● ACTION ITEM
Retype all entries exactly, skipping pictures.

Change listing data:

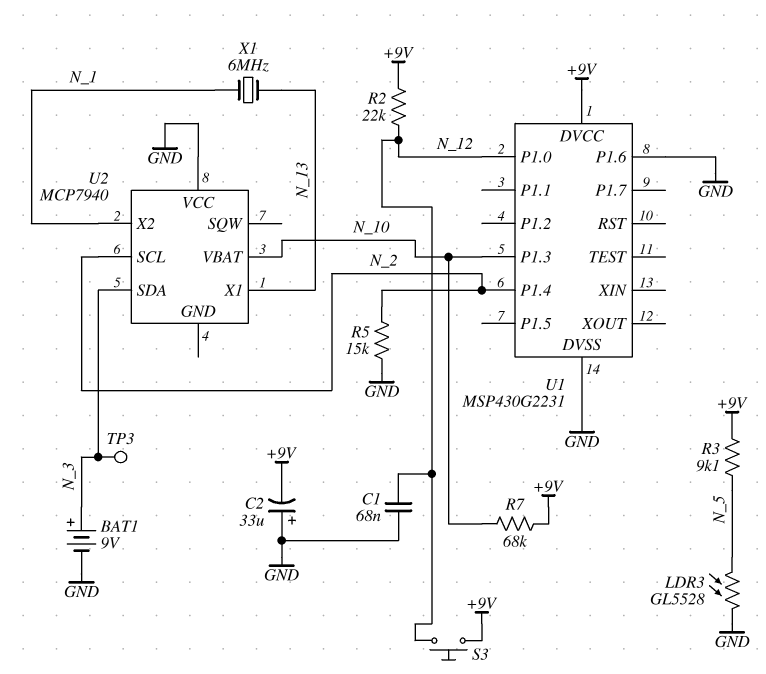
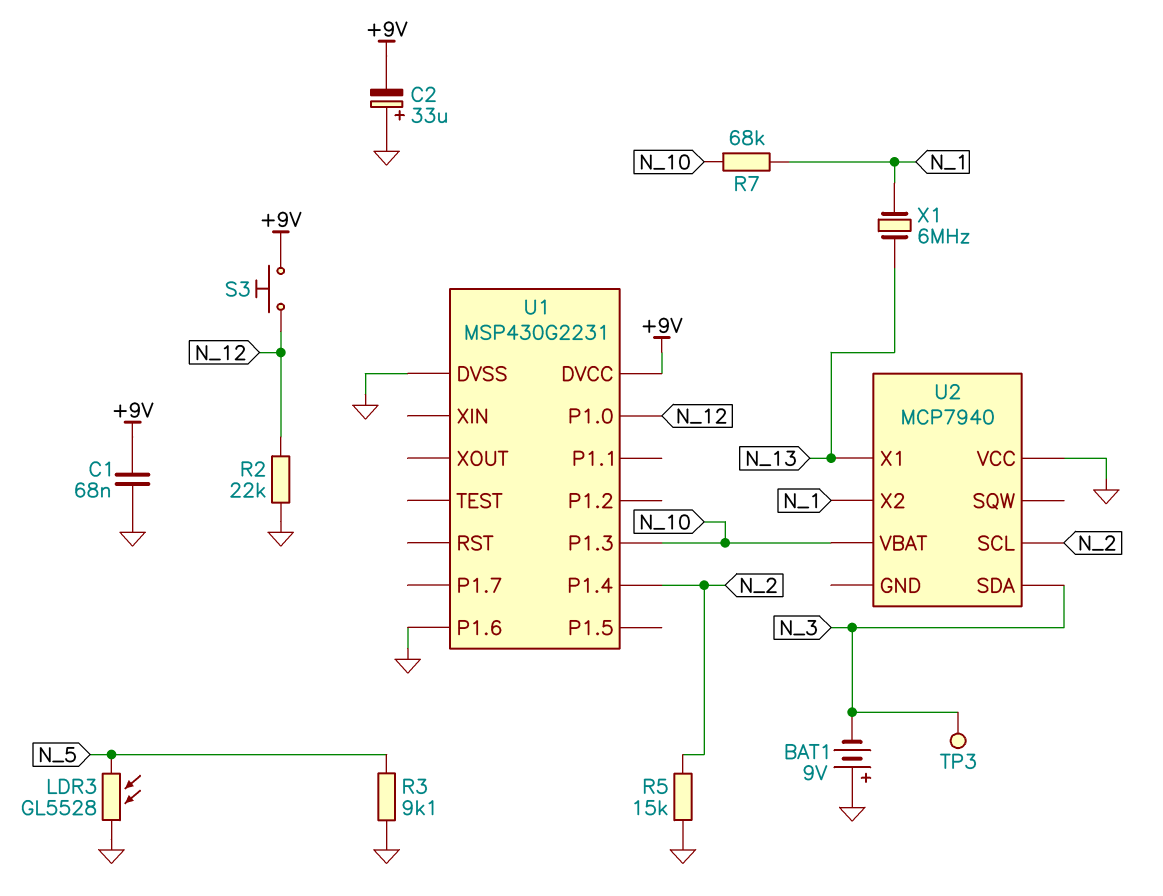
BAT1: 9V (plus N_3, minus GND) -> 9V (plus GND, minus N_3)
C1: 68nF (GND, N_12) -> 68nF (+9V, GND)
R2: 22k (+9V, N_12) -> 22k (GND, N_12)
R3: 9.1k (+9V, N_5) -> 9.1k (GND, N_5)
R7: 68k (+9V, N_10) -> 68k (N_1, N_10)

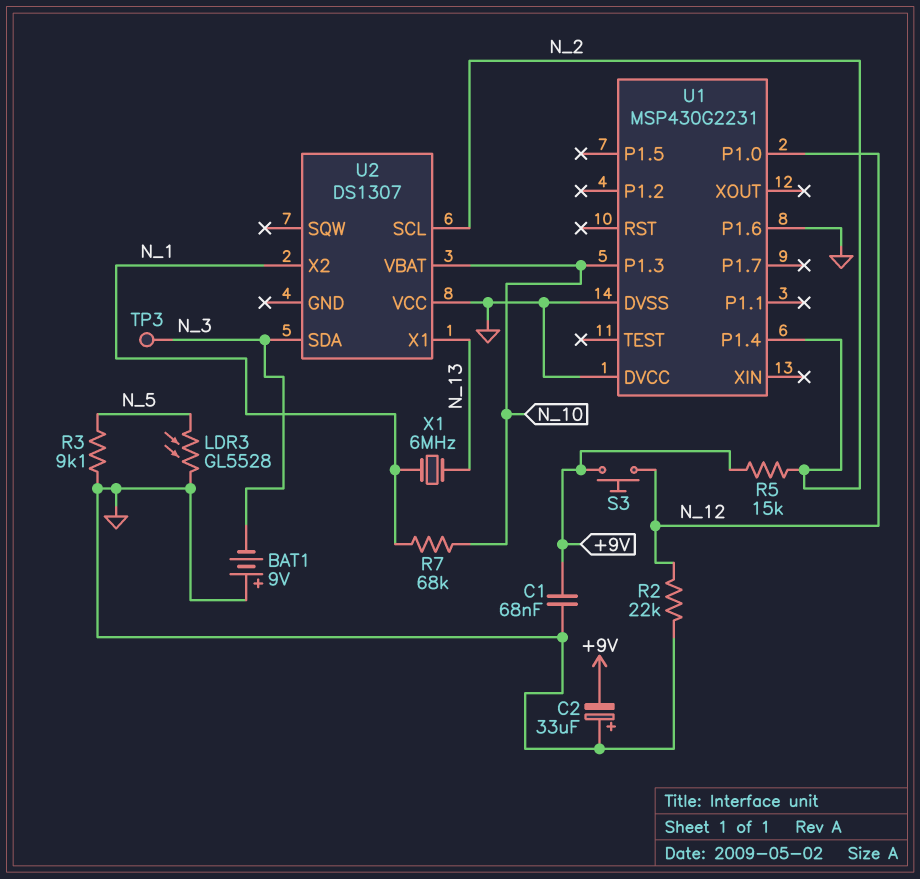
R5: 15k (GND, N_2) -> 15k (+9V, N_2)
U1 pin DVCC: +9V -> GND
U2: MCP7940 -> DS1307

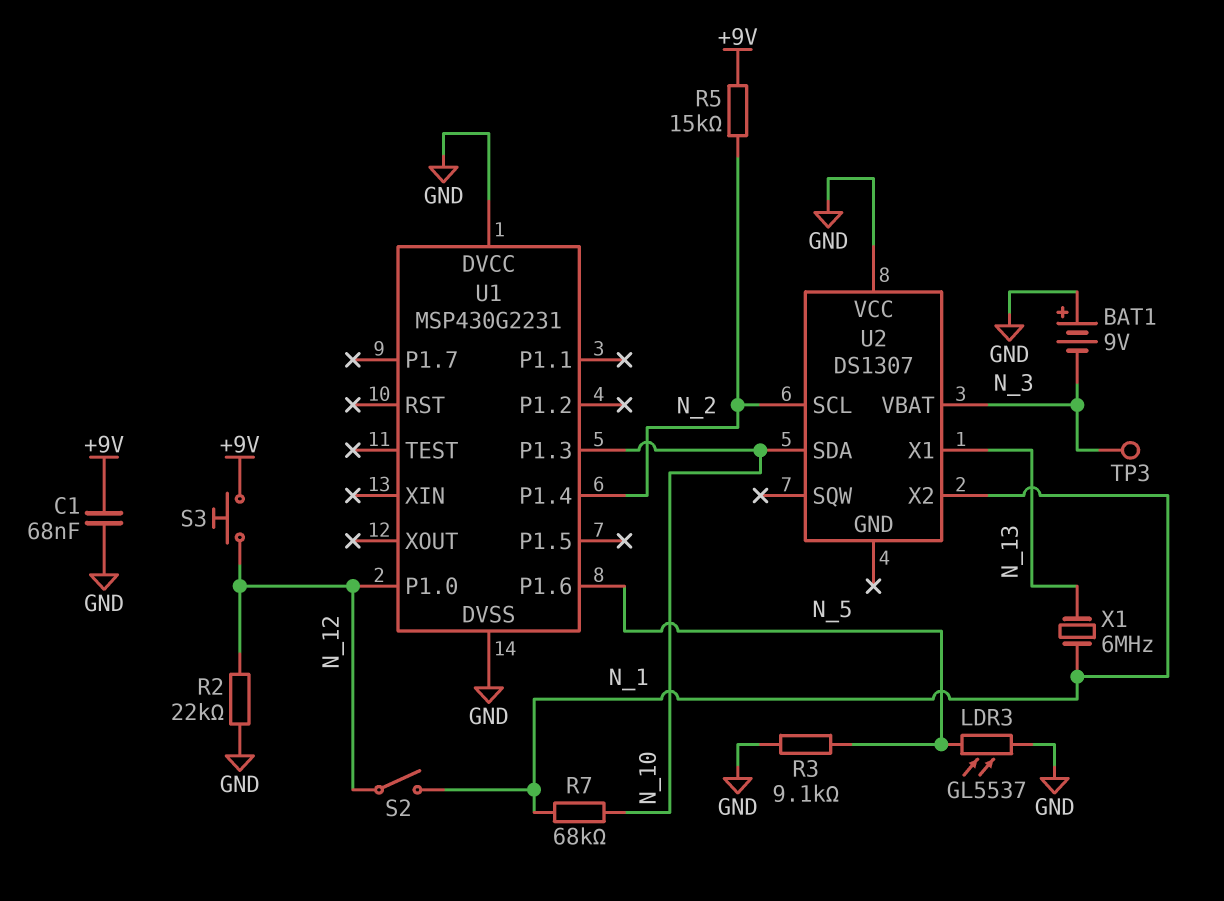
C2: 33uF (plus GND, minus +9V) -> none
LDR3: GL5528 (GND, N_5) -> GL5537 (GND, N_5)
S2: none -> switch (N_1, N_12)
U1 pin P1.6: GND -> N_5
U2 pin SDA: N_3 -> N_10
U2 pin VBAT: N_10 -> N_3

● FINISHED TASK
BAT1: 9V (plus N_3, minus GND) -> 9V (plus GND, minus N_3)
C1: 68nF (GND, N_12) -> 68nF (+9V, GND)
R2: 22k (+9V, N_12) -> 22k (GND, N_12)
R3: 9.1k (+9V, N_5) -> 9.1k (GND, N_5)
R7: 68k (+9V, N_10) -> 68k (N_1, N_10)

R5: 15k (GND, N_2) -> 15k (+9V, N_2)
U1 pin DVCC: +9V -> GND
U2: MCP7940 -> DS1307

C2: 33uF (plus GND, minus +9V) -> none
LDR3: GL5528 (GND, N_5) -> GL5537 (GND, N_5)
S2: none -> switch (N_1, N_12)
U1 pin P1.6: GND -> N_5
U2 pin SDA: N_3 -> N_10
U2 pin VBAT: N_10 -> N_3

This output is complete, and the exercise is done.